Exactly transcribe the span of lines from the one containing "U2 pin SCL: W2 -> W4" through the final line of the entries, inclusive, and nothing outside it. Exclude the pictures.

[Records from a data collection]
»»
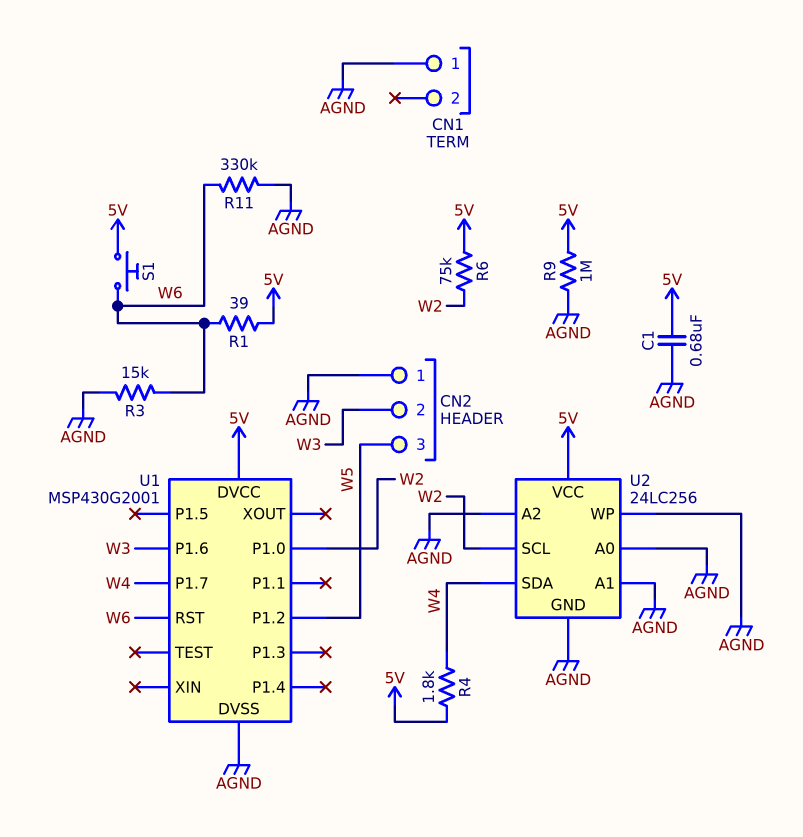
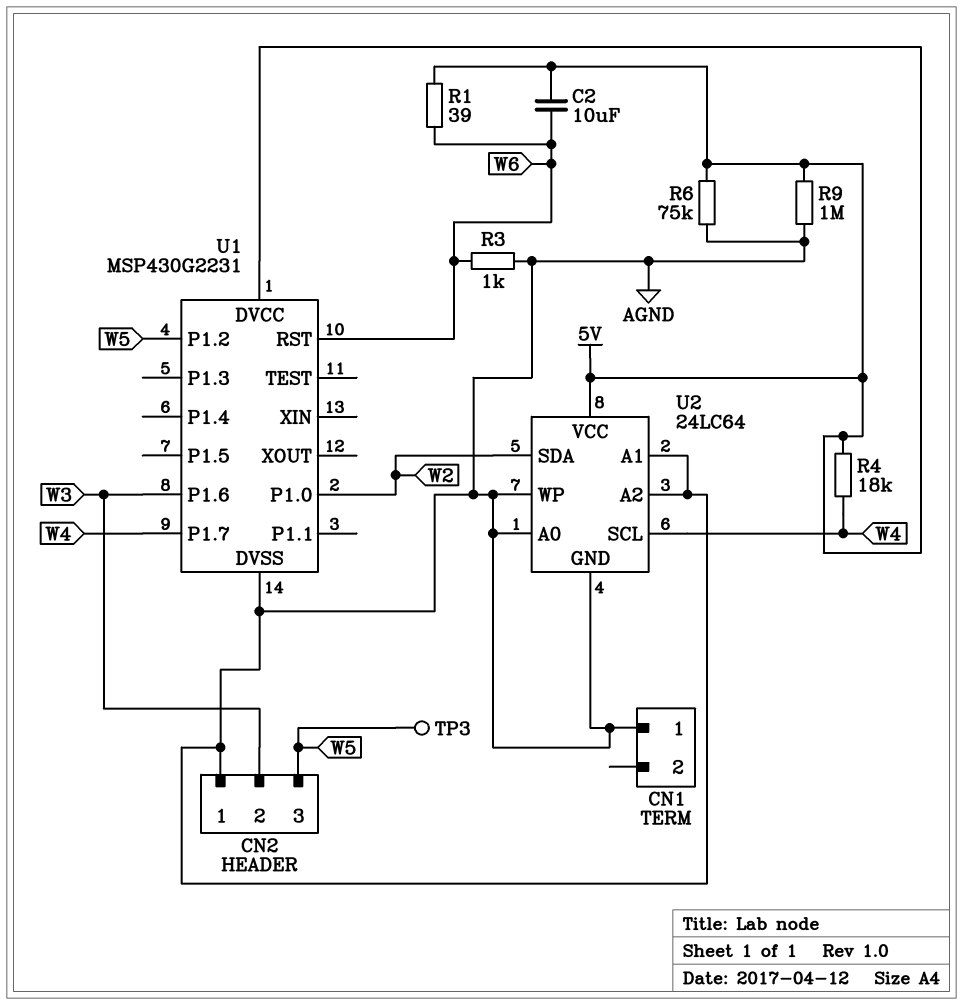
C1: 680nF (5V, AGND) -> none
C2: none -> 10uF (5V, W6)
R3: 15k (AGND, W6) -> 1k (AGND, W6)
R4: 1.8k (5V, W4) -> 18k (5V, W4)
R6: 75k (5V, W2) -> 75k (5V, AGND)
R11: 330k (AGND, W6) -> none
S1: button (5V, W6) -> none
TP3: none -> test point (W5)
U1: MSP430G2001 -> MSP430G2231
U2: 24LC256 -> 24LC64
U2 pin SCL: W2 -> W4
U2 pin SDA: W4 -> W2

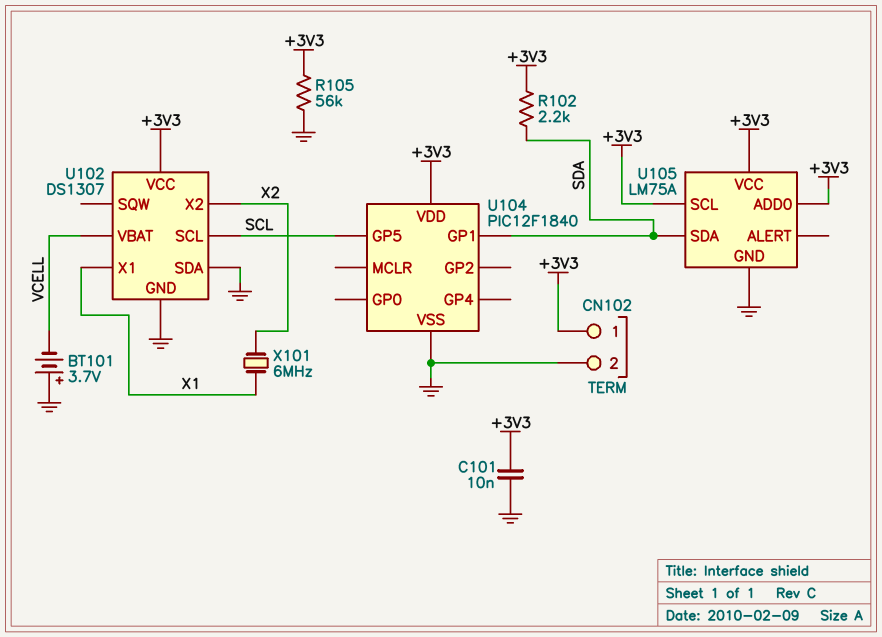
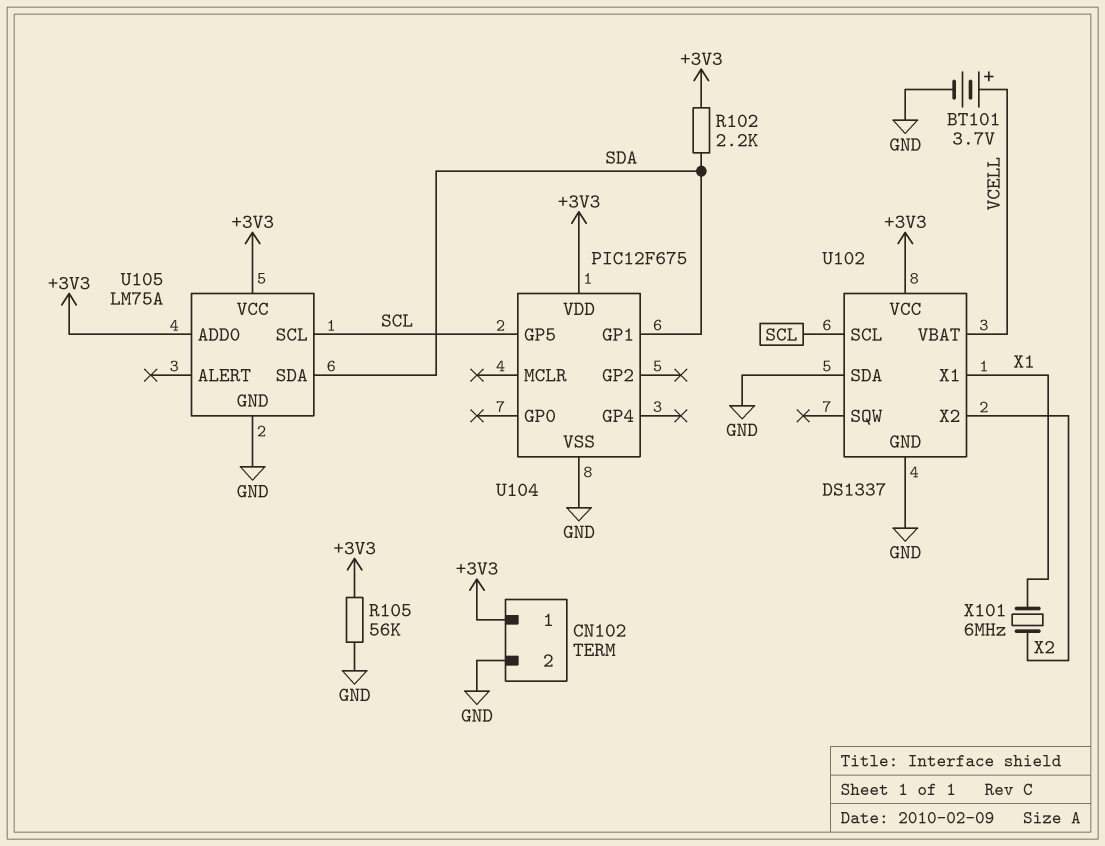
BT101: 3.7V (plus GND, minus VCELL) -> 3.7V (plus VCELL, minus GND)
C101: 10nF (+3V3, GND) -> none
U102: DS1307 -> DS1337
U104: PIC12F1840 -> PIC12F675
U105 pin SCL: +3V3 -> SCL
««
• **Solved exercise**:
U2 pin SCL: W2 -> W4
U2 pin SDA: W4 -> W2

BT101: 3.7V (plus GND, minus VCELL) -> 3.7V (plus VCELL, minus GND)
C101: 10nF (+3V3, GND) -> none
U102: DS1307 -> DS1337
U104: PIC12F1840 -> PIC12F675
U105 pin SCL: +3V3 -> SCL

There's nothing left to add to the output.